Supplied records>
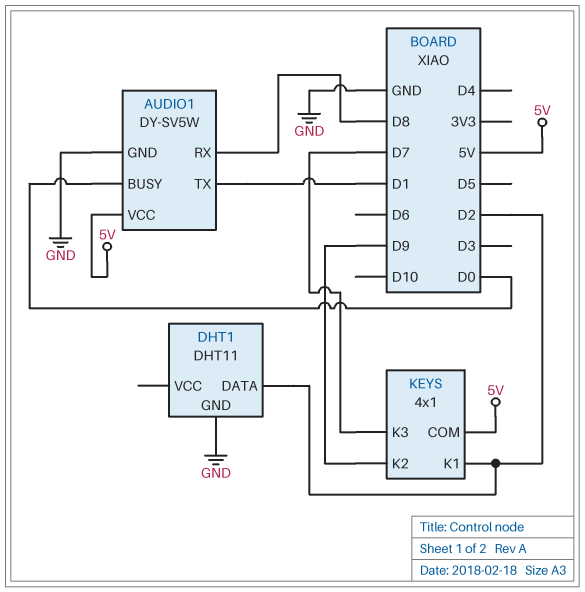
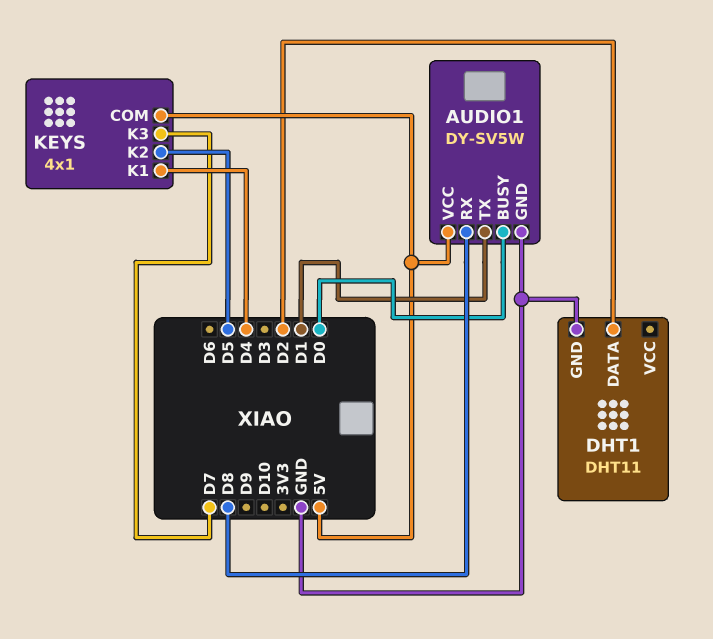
KEYS pin K1: D2 -> D4
KEYS pin K2: D9 -> D5

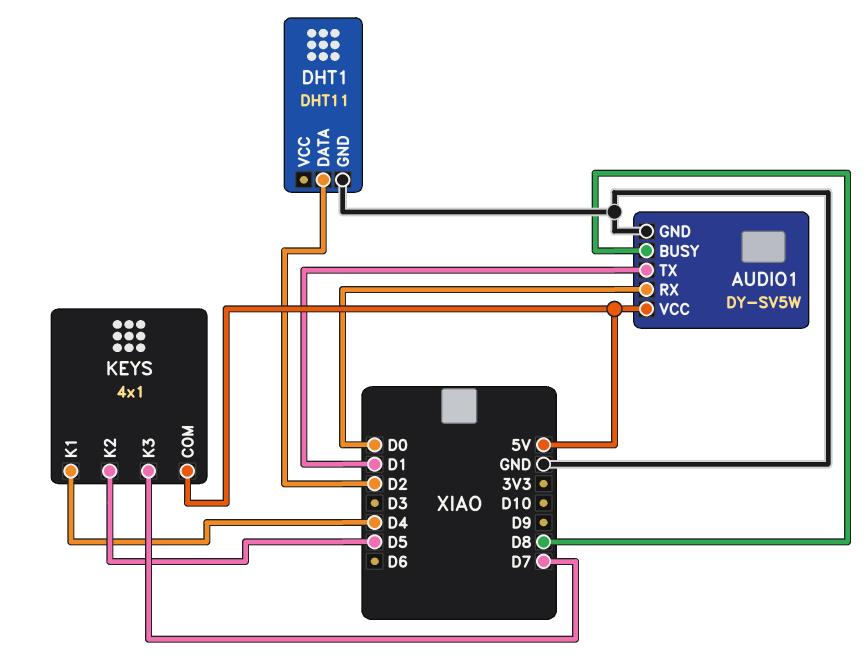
AUDIO1 pin BUSY: D0 -> D8
AUDIO1 pin RX: D8 -> D0

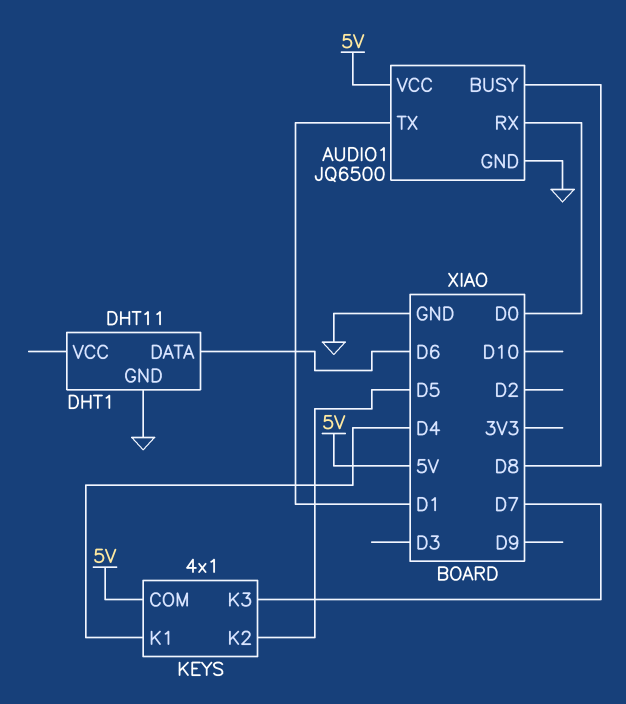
AUDIO1: DY-SV5W -> JQ6500
DHT1 pin DATA: D2 -> D6

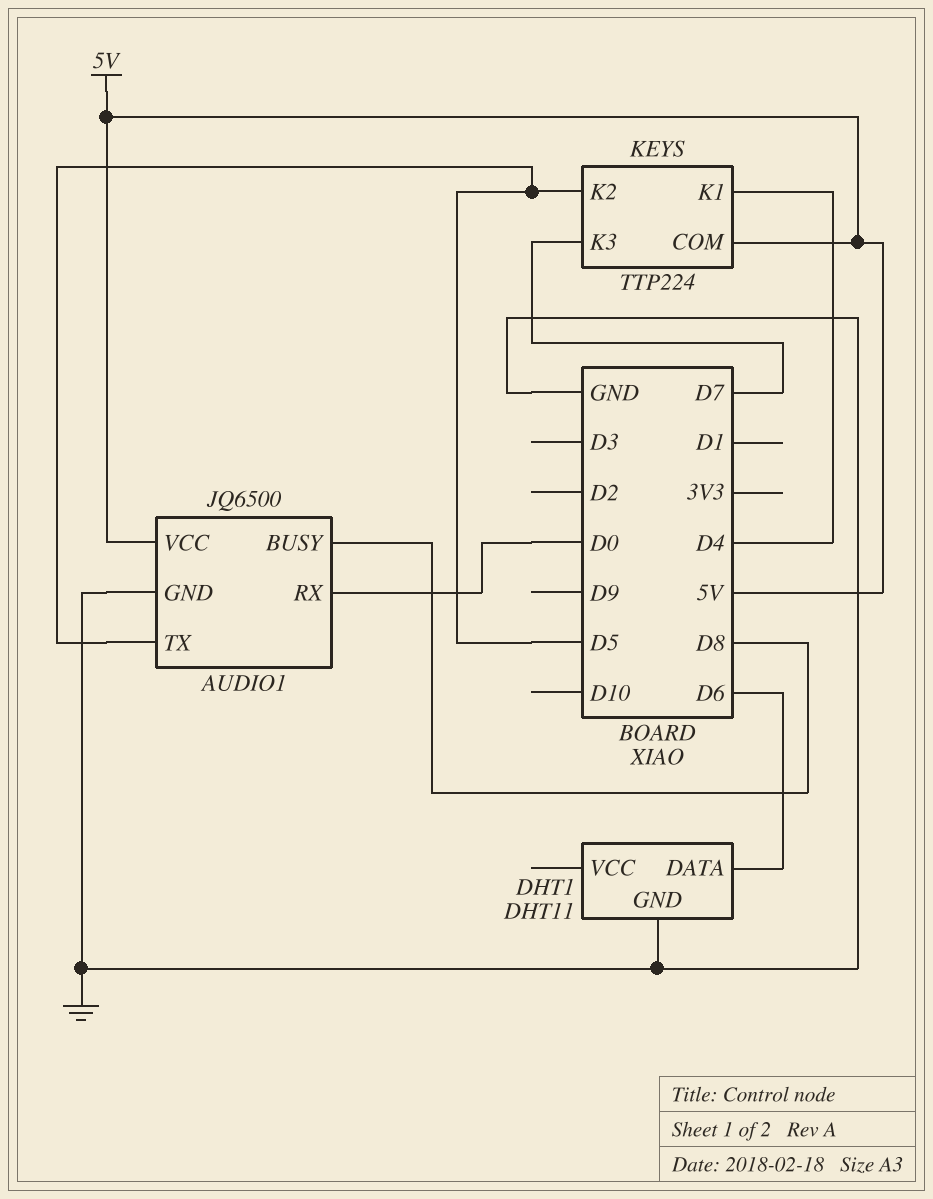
AUDIO1 pin TX: D1 -> D5
KEYS: 4x1 -> TTP224

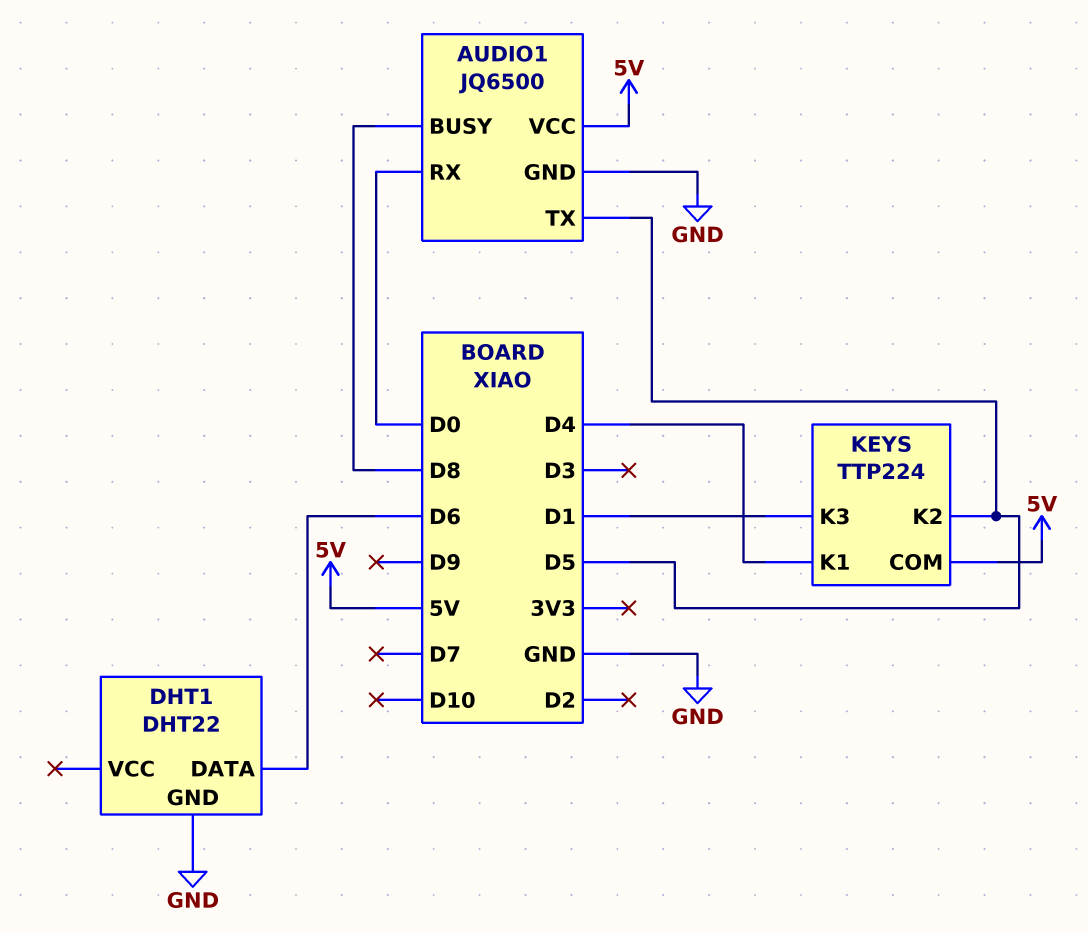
DHT1: DHT11 -> DHT22
KEYS pin K3: D7 -> D1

Task prompt> Line by line, write out the records above exactly, skipping the pictures.

Result for this task>
KEYS pin K1: D2 -> D4
KEYS pin K2: D9 -> D5

AUDIO1 pin BUSY: D0 -> D8
AUDIO1 pin RX: D8 -> D0

AUDIO1: DY-SV5W -> JQ6500
DHT1 pin DATA: D2 -> D6

AUDIO1 pin TX: D1 -> D5
KEYS: 4x1 -> TTP224

DHT1: DHT11 -> DHT22
KEYS pin K3: D7 -> D1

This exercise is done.